╭─ Data section

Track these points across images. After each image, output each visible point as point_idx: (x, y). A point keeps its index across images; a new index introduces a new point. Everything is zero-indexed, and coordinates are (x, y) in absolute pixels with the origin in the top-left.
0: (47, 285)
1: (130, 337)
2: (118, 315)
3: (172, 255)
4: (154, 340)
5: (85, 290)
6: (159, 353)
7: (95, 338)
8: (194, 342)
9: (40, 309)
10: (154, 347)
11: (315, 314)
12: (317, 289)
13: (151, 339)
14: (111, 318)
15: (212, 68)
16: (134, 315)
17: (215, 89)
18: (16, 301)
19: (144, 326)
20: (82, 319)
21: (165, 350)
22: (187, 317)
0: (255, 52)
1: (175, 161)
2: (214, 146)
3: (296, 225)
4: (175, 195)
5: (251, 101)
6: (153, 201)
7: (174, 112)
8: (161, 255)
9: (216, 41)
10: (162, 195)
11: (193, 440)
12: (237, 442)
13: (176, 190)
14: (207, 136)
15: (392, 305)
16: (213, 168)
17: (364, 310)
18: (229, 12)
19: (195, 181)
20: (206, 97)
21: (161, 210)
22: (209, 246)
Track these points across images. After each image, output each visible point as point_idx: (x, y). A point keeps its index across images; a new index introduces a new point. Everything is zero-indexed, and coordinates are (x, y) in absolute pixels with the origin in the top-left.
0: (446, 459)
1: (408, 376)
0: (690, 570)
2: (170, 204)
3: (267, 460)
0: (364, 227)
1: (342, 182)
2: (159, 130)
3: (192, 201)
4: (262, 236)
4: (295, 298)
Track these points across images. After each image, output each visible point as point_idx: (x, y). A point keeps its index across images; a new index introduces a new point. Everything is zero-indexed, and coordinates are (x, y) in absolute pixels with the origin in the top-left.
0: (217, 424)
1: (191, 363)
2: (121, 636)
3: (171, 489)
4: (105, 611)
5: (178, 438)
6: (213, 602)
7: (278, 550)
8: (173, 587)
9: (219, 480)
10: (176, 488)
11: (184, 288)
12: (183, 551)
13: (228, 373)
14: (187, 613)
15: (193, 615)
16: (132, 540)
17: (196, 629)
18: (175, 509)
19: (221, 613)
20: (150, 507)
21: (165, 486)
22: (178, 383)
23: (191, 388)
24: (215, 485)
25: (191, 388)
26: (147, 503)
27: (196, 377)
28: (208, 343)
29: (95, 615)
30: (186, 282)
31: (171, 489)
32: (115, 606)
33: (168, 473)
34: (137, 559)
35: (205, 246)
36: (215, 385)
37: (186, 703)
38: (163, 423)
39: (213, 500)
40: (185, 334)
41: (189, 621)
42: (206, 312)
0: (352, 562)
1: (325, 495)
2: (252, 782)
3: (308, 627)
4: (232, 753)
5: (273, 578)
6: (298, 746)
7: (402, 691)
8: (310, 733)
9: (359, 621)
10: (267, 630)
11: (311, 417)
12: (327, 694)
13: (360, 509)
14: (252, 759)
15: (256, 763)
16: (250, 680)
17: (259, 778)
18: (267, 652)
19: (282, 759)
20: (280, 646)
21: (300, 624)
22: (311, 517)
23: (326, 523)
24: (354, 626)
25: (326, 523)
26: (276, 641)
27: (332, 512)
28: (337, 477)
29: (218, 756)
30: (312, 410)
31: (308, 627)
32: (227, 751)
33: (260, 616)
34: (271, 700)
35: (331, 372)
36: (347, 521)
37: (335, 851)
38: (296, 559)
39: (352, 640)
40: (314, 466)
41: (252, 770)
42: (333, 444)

╰─

Could you reproduce the records from their start through the line containing "17: (215, 89)", swapping "top-left" for "upper-left" and leaving everything else untouched? Give only those lines.

▸ **Exercise answer**
Track these points across images. After each image, output each visible point as point_idx: (x, y). A point keeps its index across images; a new index introduces a new point. Everything is zero-indexed, and coordinates are (x, y) in absolute pixels with the origin in the upper-left.
0: (47, 285)
1: (130, 337)
2: (118, 315)
3: (172, 255)
4: (154, 340)
5: (85, 290)
6: (159, 353)
7: (95, 338)
8: (194, 342)
9: (40, 309)
10: (154, 347)
11: (315, 314)
12: (317, 289)
13: (151, 339)
14: (111, 318)
15: (212, 68)
16: (134, 315)
17: (215, 89)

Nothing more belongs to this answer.